▶ [TASK DIRECTIONS] Each line of the data must be written out again verbatim; no image belongs in the copy.

▶ [EXERCISE MATERIAL]

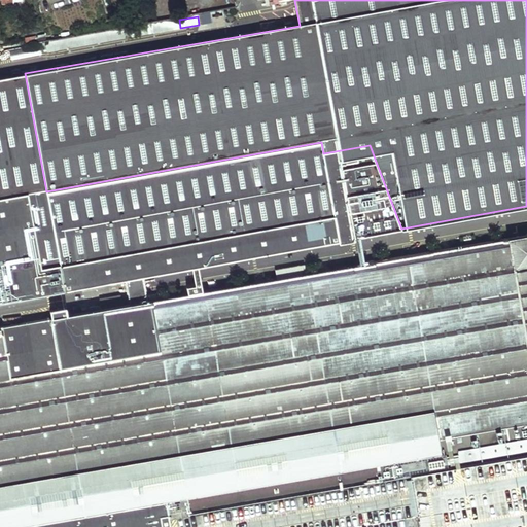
[(25,73),(0,77),(0,302),(64,291),(46,191),(25,73)]
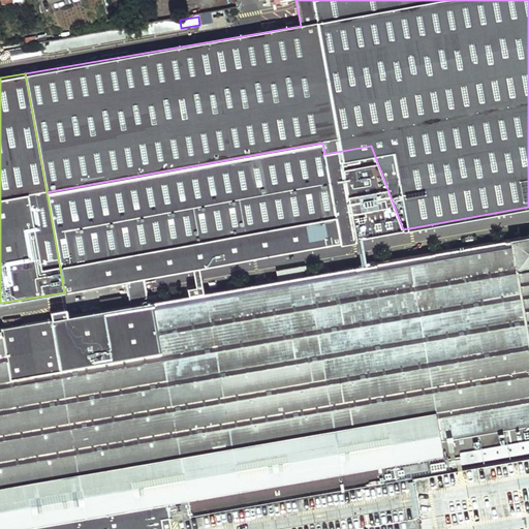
[(322,143),(47,192),(64,292),(125,280),(143,276),(191,268),(197,267),(255,256),(261,255),(341,241),(336,215),(353,212),(342,151),(324,154),(322,143)]
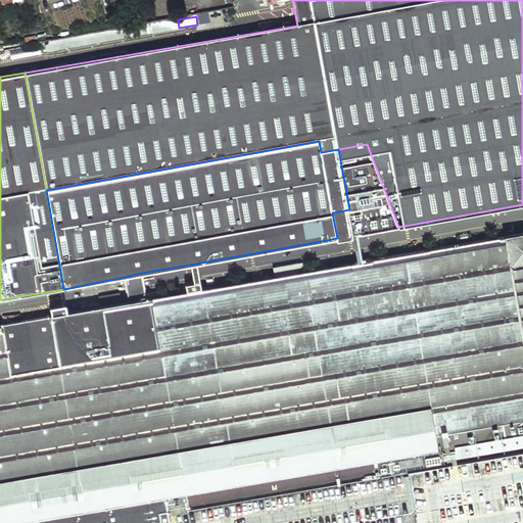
[(338,149),(349,209),(354,235),(398,227),(367,144),(338,149)]
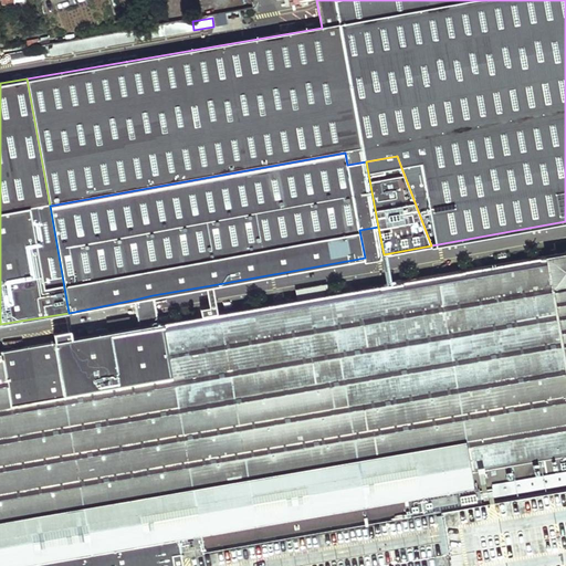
[(365,258),(384,254),(378,227),(359,230),(365,258)]
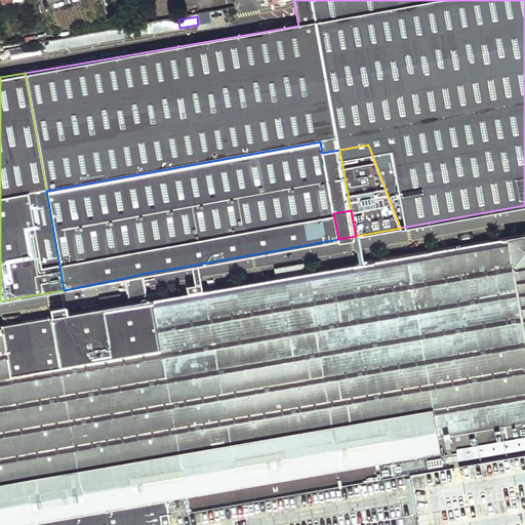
[(0,524),(165,496),(169,524),(524,524),(524,235),(264,280),(249,282),(201,290),(188,293),(147,300),(129,304),(68,314),(66,306),(50,309),(52,316),(0,325),(0,524)]
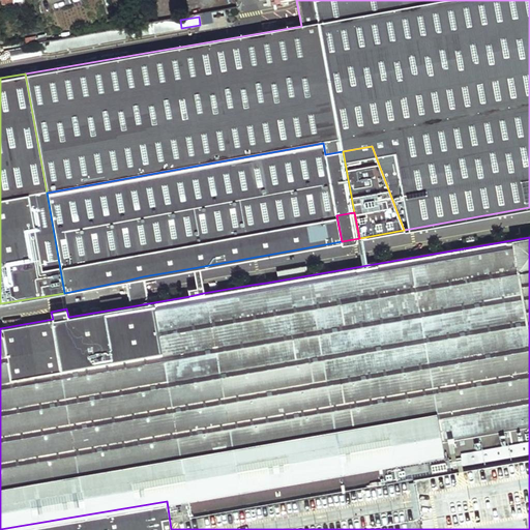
[(187,289),(189,296),(203,293),(202,286),(201,287),(200,281),(198,267),(192,268),(195,282),(196,288),(187,289)]
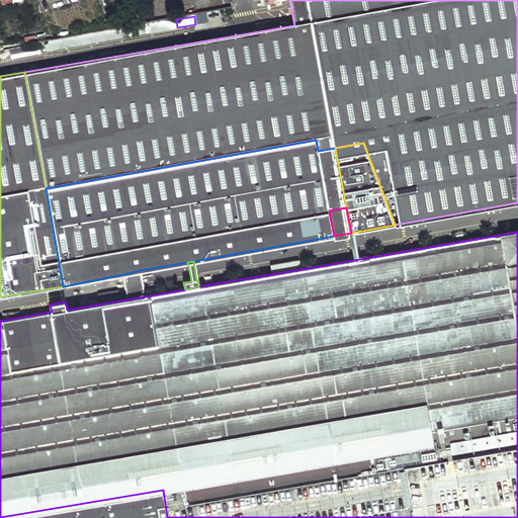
[(143,284),(140,270),(122,274),(125,287),(127,299),(145,296),(143,284)]
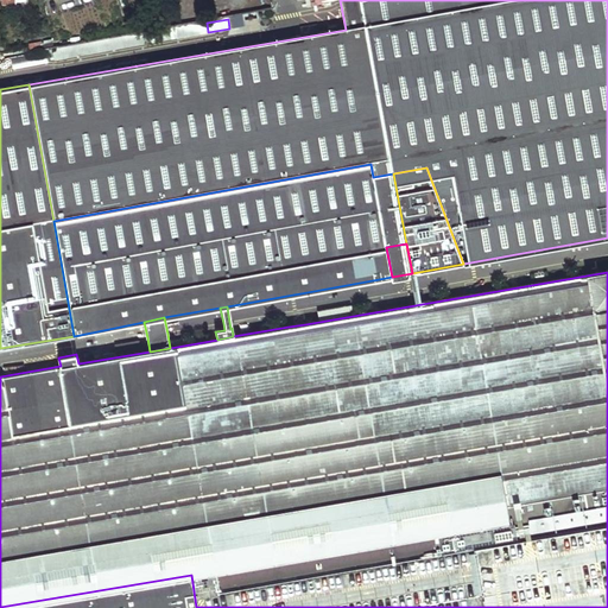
[(196,607),(191,575),(0,607),(196,607)]
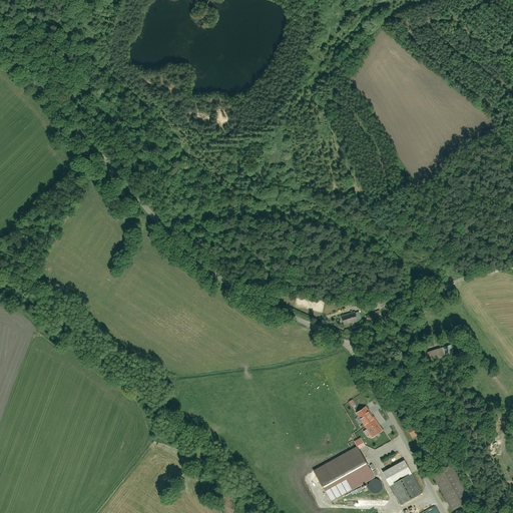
[(368,312),(371,321),(387,316),(383,307),(368,312)]
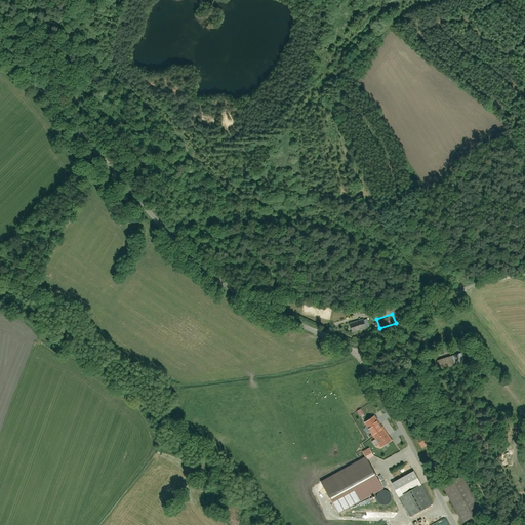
[(348,324),(351,334),(368,329),(365,319),(348,324)]
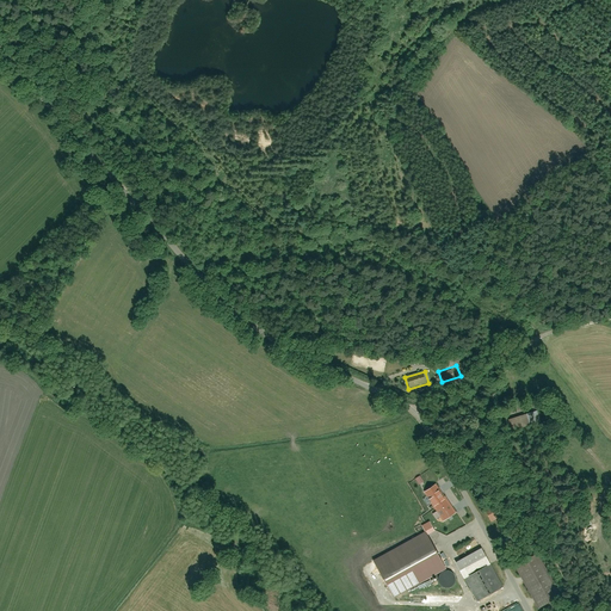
[(537,408),(523,413),(526,424),(541,420),(537,408)]
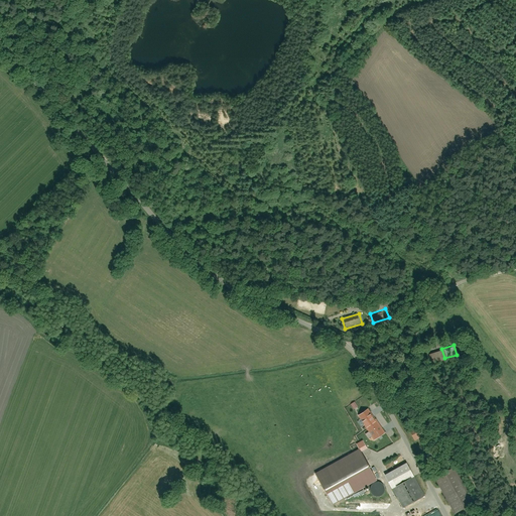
[(355,402),(350,406),(354,411),(359,407),(355,402)]
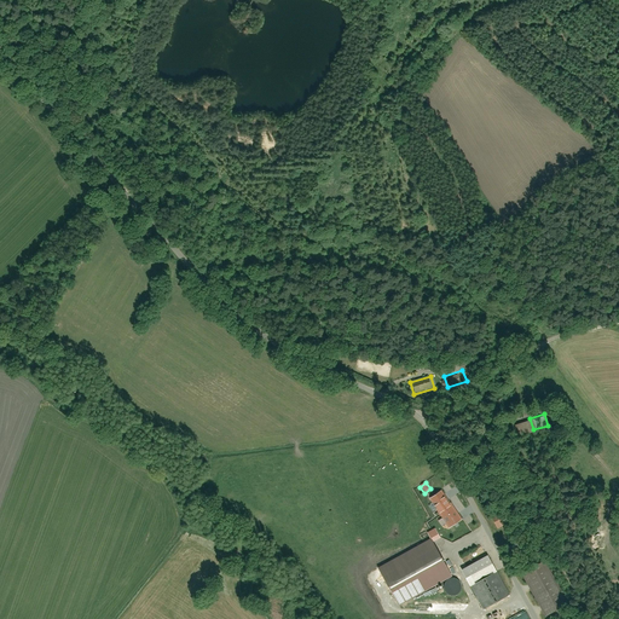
[(428,498),(446,526),(463,515),(444,487),(428,498)]
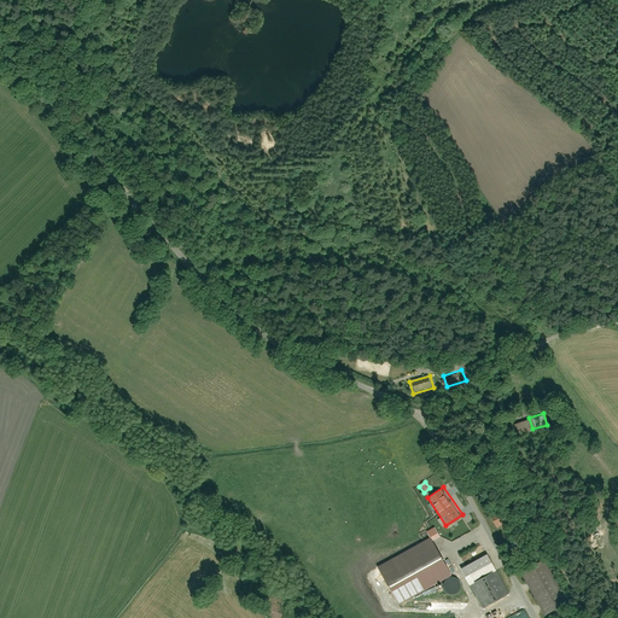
[(493,518),(499,529),(509,523),(502,511),(493,518)]
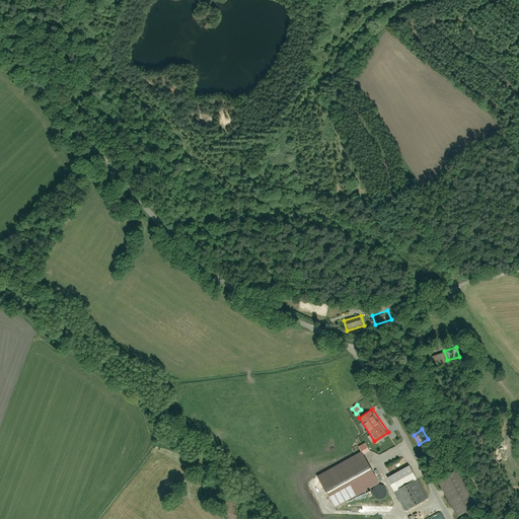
[(317,475),(334,507),(379,485),(362,452),(317,475)]
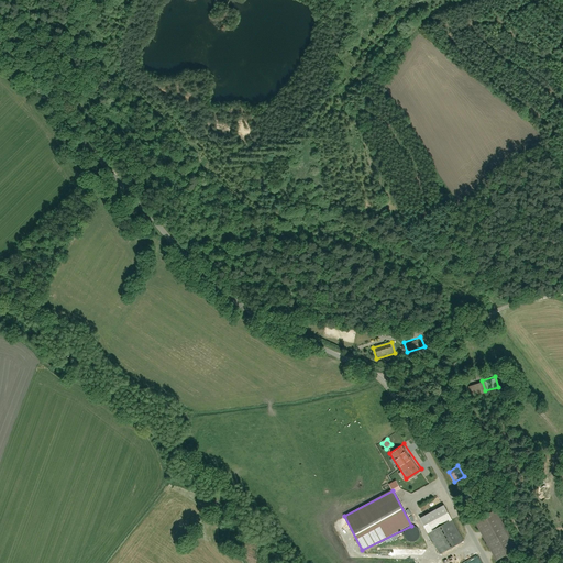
[(444,506),(419,519),(440,555),(464,542),(444,506)]
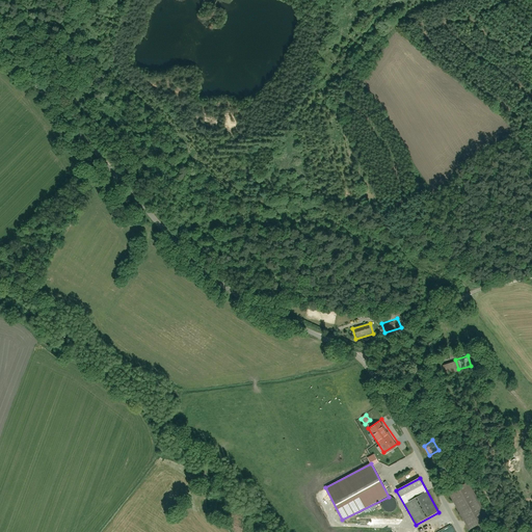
[(469,483),(449,494),(468,530),(488,519),(469,483)]
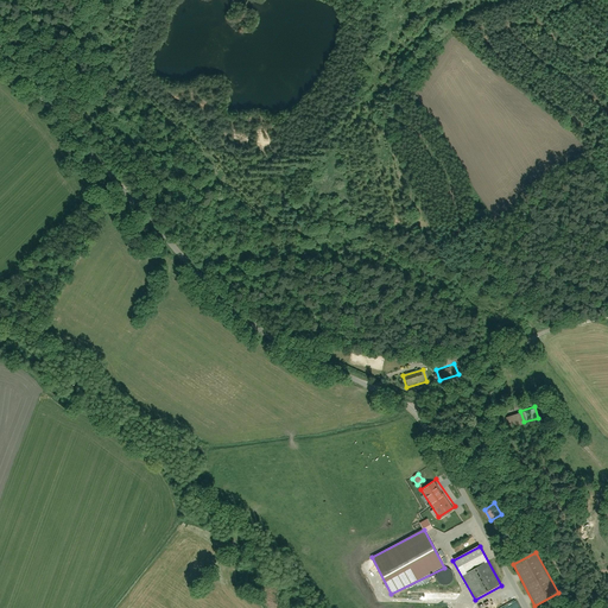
[(436,580),(437,582),(439,586),(445,587),(450,586),(453,582),(453,576),(450,571),(447,570),(442,570),(438,572),(436,576),(436,580)]
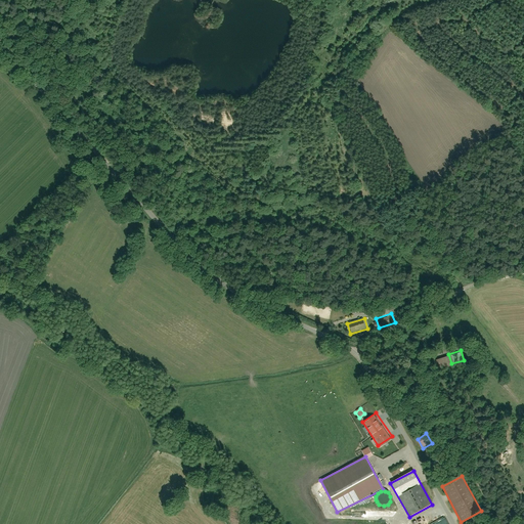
All buildings are outlined.
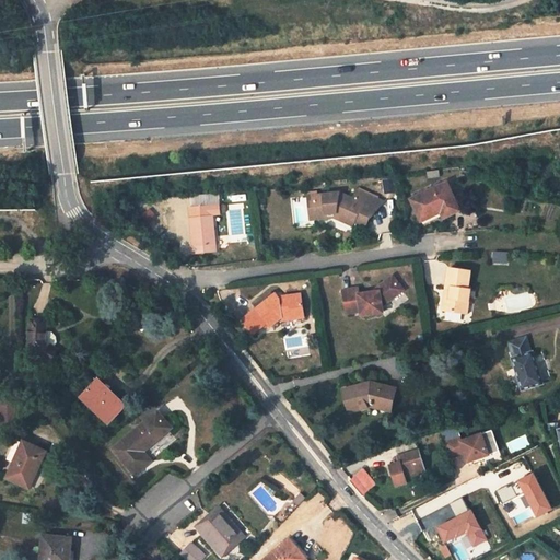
[(461,210),(446,183),(410,200),(419,218),(439,209),(440,212),(443,219),(461,210)]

▶ [TASK SOLUTION]
[(25,73),(0,77),(0,302),(64,291),(46,191),(25,73)]
[(322,143),(47,192),(64,292),(125,280),(143,276),(191,268),(197,267),(255,256),(261,255),(341,241),(336,215),(353,212),(342,151),(324,154),(322,143)]
[(338,149),(349,209),(354,235),(398,227),(367,144),(338,149)]
[(365,258),(384,254),(378,227),(359,230),(365,258)]
[(0,524),(165,496),(169,524),(524,524),(524,235),(264,280),(249,282),(201,290),(188,293),(147,300),(129,304),(68,314),(66,306),(50,309),(52,316),(0,325),(0,524)]
[(187,289),(189,296),(203,293),(202,286),(201,287),(200,281),(198,267),(192,268),(195,282),(196,288),(187,289)]
[(143,284),(140,270),(122,274),(125,287),(127,299),(145,296),(143,284)]
[(196,607),(191,575),(0,607),(196,607)]
[(368,312),(371,321),(387,316),(383,307),(368,312)]
[(348,324),(351,334),(368,329),(365,319),(348,324)]
[(537,408),(523,413),(526,424),(541,420),(537,408)]
[(355,402),(350,406),(354,411),(359,407),(355,402)]
[(428,498),(446,526),(463,515),(444,487),(428,498)]
[(493,518),(499,529),(509,523),(502,511),(493,518)]
[(317,475),(334,507),(379,485),(362,452),(317,475)]
[(444,506),(419,519),(440,555),(464,542),(444,506)]
[(469,483),(449,494),(468,530),(488,519),(469,483)]
[(436,580),(437,582),(439,586),(445,587),(450,586),(453,582),(453,576),(450,571),(447,570),(442,570),(438,572),(436,576),(436,580)]
All buildings are outlined.
[(461,210),(446,183),(410,200),(419,218),(439,209),(440,212),(443,219),(461,210)]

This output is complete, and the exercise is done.